— Begin —
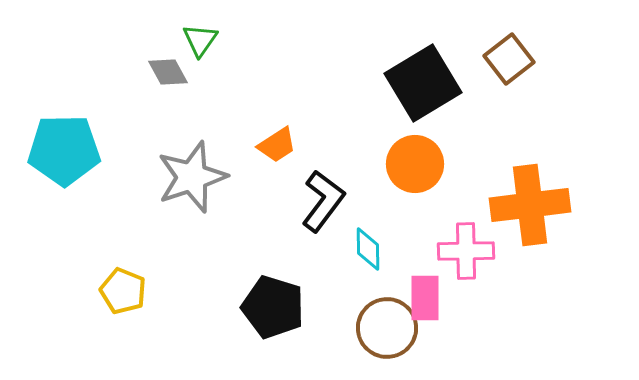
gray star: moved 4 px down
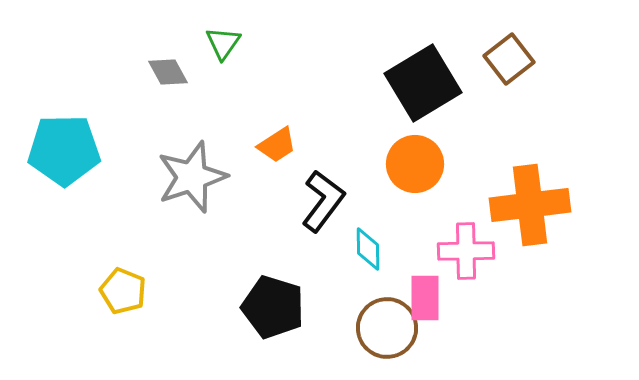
green triangle: moved 23 px right, 3 px down
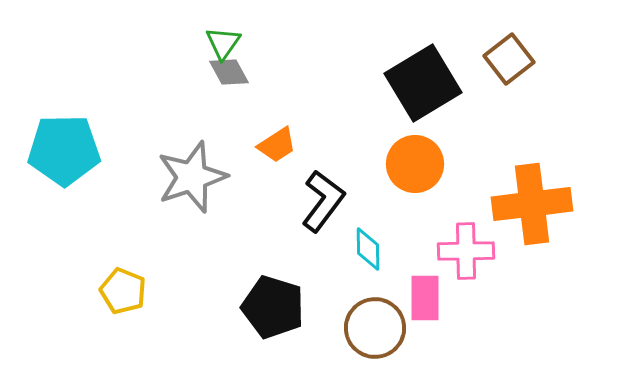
gray diamond: moved 61 px right
orange cross: moved 2 px right, 1 px up
brown circle: moved 12 px left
— End —
* YOUR TASK *
Tally the lines in the rows above that contain the word "gray", and reply with only that number.

* OUTPUT FOR THIS EXERCISE *
2